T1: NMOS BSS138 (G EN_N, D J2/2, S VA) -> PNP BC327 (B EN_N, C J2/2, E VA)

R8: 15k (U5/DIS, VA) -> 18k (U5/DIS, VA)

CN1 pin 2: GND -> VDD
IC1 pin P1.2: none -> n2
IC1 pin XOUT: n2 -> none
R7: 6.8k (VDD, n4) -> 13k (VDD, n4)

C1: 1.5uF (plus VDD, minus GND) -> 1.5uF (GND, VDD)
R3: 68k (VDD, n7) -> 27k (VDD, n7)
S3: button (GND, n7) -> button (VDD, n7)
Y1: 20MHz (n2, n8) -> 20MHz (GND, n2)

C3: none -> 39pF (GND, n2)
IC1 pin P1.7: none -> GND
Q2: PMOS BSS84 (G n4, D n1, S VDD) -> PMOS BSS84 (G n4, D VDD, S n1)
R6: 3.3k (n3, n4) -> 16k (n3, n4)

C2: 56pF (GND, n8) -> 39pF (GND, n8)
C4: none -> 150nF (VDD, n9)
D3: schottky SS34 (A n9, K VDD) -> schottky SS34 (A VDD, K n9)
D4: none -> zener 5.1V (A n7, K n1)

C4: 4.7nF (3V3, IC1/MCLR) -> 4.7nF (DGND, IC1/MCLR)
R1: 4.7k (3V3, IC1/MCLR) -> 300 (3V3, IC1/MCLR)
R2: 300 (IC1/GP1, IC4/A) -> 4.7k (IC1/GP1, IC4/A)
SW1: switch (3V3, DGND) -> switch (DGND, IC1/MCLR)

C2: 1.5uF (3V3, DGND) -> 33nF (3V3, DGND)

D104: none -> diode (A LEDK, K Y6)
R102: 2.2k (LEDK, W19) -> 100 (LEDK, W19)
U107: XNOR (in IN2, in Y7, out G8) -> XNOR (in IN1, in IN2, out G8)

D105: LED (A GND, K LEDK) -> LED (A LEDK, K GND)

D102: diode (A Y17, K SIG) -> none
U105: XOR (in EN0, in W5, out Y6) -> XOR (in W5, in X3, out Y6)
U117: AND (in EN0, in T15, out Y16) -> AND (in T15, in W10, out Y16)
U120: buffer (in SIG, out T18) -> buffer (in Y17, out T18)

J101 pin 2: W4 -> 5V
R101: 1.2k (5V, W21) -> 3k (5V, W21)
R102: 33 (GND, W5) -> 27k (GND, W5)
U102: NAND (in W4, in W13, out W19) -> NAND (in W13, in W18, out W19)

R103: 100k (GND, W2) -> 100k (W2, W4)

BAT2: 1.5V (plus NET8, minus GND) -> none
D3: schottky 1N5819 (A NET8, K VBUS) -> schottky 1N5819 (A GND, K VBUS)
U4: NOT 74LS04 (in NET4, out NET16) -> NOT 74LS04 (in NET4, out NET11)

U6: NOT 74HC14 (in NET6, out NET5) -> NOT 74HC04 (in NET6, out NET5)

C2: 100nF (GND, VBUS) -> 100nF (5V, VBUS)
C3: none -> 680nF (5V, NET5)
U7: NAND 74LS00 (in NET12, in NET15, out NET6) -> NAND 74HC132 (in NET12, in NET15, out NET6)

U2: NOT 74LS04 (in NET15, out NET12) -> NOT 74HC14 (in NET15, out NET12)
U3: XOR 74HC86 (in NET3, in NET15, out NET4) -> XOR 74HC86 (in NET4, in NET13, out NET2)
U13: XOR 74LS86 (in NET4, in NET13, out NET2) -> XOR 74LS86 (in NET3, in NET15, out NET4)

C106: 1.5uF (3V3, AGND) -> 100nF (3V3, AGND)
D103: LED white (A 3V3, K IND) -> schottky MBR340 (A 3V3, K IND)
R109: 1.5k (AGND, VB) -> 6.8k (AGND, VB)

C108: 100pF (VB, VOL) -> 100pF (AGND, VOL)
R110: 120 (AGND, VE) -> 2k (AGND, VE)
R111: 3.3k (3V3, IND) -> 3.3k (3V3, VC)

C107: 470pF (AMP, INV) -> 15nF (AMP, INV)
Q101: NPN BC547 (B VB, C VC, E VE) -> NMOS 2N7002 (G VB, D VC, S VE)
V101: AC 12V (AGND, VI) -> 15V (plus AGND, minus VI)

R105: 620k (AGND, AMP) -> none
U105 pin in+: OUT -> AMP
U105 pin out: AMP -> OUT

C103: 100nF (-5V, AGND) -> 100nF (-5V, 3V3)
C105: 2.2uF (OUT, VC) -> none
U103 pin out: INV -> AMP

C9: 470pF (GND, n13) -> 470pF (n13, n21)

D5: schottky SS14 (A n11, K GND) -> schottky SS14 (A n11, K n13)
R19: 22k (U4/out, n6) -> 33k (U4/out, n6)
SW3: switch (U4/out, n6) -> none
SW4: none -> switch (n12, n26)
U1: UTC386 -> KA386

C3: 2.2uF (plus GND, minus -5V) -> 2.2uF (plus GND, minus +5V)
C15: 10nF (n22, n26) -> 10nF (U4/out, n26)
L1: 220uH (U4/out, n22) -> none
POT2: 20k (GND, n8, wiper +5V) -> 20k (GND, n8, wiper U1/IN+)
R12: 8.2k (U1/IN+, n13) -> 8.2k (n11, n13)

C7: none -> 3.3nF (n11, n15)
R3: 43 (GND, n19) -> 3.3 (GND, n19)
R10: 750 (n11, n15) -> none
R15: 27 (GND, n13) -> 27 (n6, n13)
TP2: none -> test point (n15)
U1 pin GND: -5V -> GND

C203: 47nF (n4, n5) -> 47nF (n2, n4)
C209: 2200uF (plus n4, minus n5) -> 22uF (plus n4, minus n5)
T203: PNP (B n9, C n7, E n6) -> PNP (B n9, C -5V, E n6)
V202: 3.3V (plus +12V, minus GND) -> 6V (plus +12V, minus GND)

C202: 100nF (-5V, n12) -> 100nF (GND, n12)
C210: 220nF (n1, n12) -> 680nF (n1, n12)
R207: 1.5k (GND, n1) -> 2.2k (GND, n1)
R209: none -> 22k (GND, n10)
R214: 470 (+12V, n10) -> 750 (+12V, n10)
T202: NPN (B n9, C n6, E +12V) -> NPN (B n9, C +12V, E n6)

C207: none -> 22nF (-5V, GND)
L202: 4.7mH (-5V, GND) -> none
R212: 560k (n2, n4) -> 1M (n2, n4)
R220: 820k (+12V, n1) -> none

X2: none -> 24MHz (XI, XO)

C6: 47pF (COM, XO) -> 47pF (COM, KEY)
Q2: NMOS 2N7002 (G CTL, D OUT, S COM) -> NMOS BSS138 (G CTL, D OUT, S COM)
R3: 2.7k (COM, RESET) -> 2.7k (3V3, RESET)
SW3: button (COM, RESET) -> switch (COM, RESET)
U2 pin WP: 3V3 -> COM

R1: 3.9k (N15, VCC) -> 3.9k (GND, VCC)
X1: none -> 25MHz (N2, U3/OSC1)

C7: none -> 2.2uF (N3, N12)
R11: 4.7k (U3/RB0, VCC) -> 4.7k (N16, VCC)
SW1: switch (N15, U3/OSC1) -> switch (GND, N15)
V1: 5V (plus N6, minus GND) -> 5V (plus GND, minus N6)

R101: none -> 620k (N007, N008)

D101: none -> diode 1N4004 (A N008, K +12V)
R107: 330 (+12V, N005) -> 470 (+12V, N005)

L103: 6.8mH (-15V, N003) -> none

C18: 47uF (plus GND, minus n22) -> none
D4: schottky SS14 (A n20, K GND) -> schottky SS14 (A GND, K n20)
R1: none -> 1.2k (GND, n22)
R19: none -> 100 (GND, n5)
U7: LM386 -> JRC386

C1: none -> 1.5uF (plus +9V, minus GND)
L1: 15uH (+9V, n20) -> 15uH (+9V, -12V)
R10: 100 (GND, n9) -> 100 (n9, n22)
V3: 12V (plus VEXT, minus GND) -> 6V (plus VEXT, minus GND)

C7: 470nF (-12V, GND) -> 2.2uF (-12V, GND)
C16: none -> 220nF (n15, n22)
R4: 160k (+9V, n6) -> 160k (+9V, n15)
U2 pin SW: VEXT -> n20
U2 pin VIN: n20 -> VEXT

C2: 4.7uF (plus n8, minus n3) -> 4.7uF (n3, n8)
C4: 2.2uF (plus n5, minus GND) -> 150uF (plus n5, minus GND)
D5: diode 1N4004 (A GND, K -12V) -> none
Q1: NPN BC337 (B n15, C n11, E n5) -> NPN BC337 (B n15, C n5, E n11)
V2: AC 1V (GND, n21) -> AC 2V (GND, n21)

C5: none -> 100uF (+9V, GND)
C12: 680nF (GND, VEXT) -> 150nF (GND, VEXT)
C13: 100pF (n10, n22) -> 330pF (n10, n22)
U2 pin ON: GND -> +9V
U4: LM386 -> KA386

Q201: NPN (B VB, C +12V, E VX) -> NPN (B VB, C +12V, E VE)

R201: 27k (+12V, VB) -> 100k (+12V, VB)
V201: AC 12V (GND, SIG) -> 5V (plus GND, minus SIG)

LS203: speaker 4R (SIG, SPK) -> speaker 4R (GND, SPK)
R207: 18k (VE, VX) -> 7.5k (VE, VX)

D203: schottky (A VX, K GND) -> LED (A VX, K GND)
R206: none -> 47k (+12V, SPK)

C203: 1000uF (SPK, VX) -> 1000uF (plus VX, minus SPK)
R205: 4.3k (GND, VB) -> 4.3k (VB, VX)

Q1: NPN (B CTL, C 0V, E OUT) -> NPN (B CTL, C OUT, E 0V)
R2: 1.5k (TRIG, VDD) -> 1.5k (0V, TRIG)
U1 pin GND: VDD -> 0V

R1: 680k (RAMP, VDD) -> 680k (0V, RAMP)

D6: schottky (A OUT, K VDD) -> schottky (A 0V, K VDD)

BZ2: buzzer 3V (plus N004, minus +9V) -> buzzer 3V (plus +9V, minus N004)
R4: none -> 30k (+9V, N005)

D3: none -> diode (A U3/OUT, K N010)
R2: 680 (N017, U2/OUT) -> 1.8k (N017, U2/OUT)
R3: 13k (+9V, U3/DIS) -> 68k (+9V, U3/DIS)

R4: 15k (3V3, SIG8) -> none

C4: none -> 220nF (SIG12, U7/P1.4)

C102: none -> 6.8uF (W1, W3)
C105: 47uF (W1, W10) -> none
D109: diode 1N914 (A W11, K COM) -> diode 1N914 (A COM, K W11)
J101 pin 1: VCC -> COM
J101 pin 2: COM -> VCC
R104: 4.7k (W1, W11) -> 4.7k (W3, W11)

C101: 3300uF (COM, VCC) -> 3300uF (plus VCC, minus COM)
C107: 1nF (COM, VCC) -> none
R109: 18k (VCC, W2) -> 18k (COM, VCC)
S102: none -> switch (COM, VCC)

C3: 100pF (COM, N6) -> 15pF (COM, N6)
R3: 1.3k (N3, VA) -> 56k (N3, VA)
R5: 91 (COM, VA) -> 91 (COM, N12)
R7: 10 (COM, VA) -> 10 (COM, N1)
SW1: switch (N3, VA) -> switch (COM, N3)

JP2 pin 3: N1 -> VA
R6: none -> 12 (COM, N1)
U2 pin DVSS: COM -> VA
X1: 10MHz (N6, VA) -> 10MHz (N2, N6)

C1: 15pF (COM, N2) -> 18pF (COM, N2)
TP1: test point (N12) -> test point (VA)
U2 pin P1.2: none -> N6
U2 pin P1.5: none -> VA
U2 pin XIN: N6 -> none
■ ■ ■ ■ ■
Give back, unchanged, the run of lines in the listing above that begins at the line containing "D3: none -> diode (A U3/OUT, K N010)" and ends at the line containing "U2 pin P1.5: none -> VA", both included.

D3: none -> diode (A U3/OUT, K N010)
R2: 680 (N017, U2/OUT) -> 1.8k (N017, U2/OUT)
R3: 13k (+9V, U3/DIS) -> 68k (+9V, U3/DIS)

R4: 15k (3V3, SIG8) -> none

C4: none -> 220nF (SIG12, U7/P1.4)

C102: none -> 6.8uF (W1, W3)
C105: 47uF (W1, W10) -> none
D109: diode 1N914 (A W11, K COM) -> diode 1N914 (A COM, K W11)
J101 pin 1: VCC -> COM
J101 pin 2: COM -> VCC
R104: 4.7k (W1, W11) -> 4.7k (W3, W11)

C101: 3300uF (COM, VCC) -> 3300uF (plus VCC, minus COM)
C107: 1nF (COM, VCC) -> none
R109: 18k (VCC, W2) -> 18k (COM, VCC)
S102: none -> switch (COM, VCC)

C3: 100pF (COM, N6) -> 15pF (COM, N6)
R3: 1.3k (N3, VA) -> 56k (N3, VA)
R5: 91 (COM, VA) -> 91 (COM, N12)
R7: 10 (COM, VA) -> 10 (COM, N1)
SW1: switch (N3, VA) -> switch (COM, N3)

JP2 pin 3: N1 -> VA
R6: none -> 12 (COM, N1)
U2 pin DVSS: COM -> VA
X1: 10MHz (N6, VA) -> 10MHz (N2, N6)

C1: 15pF (COM, N2) -> 18pF (COM, N2)
TP1: test point (N12) -> test point (VA)
U2 pin P1.2: none -> N6
U2 pin P1.5: none -> VA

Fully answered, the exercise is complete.